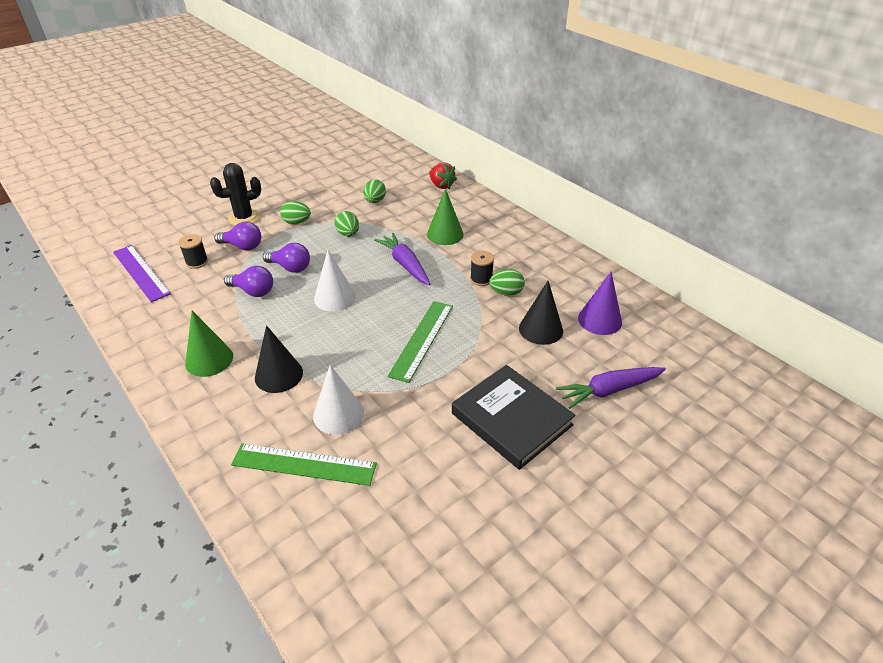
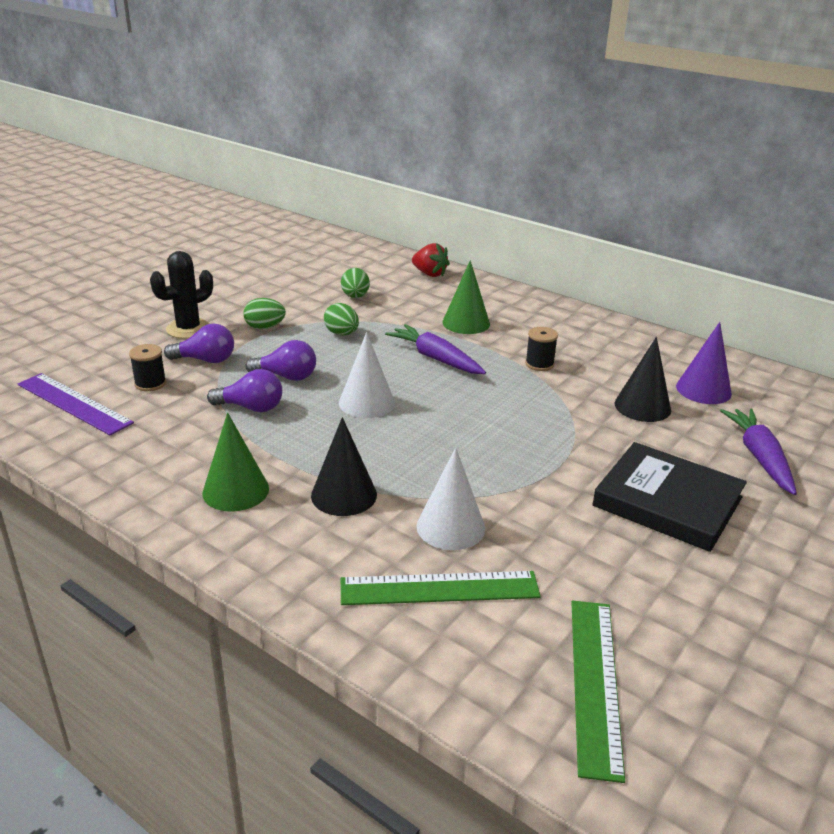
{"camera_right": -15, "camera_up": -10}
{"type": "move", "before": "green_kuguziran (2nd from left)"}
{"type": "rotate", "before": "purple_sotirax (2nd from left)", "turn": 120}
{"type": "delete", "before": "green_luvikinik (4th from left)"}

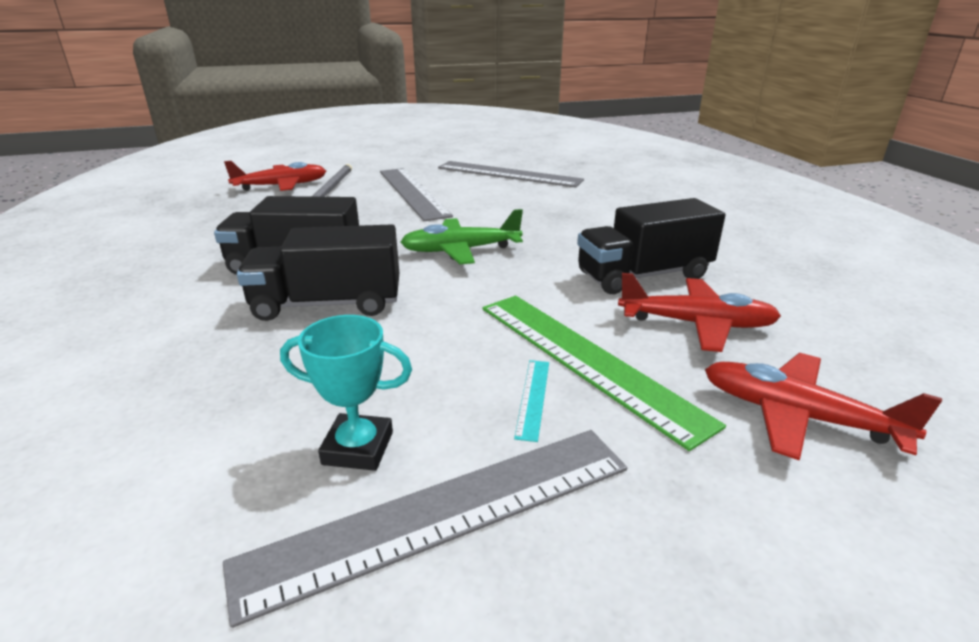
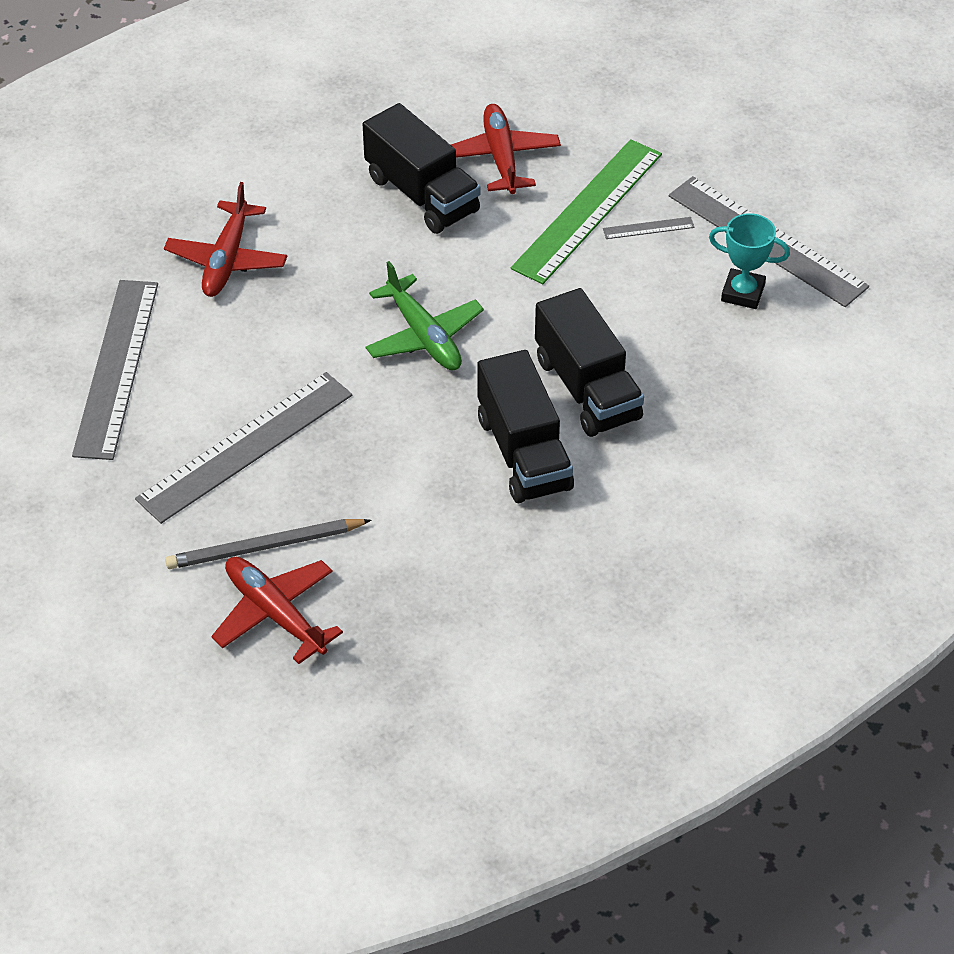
{"camera_right": -110, "camera_up": 20}
{"type": "move", "before": "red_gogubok (3rd from left in the first image)", "after": "red_gogubok (1st from left)"}
{"type": "recolor", "before": "turquoise_kuguziran", "after": "grey_kuguziran (3rd from left)"}
{"type": "rotate", "before": "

__AIM OF THE EXERCISE__
The answer must be an exact copy of the records above, with the pictures left out.

__ANSWER FOR THE TASK__
{"camera_right": -15, "camera_up": -10}
{"type": "move", "before": "green_kuguziran (2nd from left)"}
{"type": "rotate", "before": "purple_sotirax (2nd from left)", "turn": 120}
{"type": "delete", "before": "green_luvikinik (4th from left)"}

{"camera_right": -110, "camera_up": 20}
{"type": "move", "before": "red_gogubok (3rd from left in the first image)", "after": "red_gogubok (1st from left)"}
{"type": "recolor", "before": "turquoise_kuguziran", "after": "grey_kuguziran (3rd from left)"}
{"type": "rotate", "before": "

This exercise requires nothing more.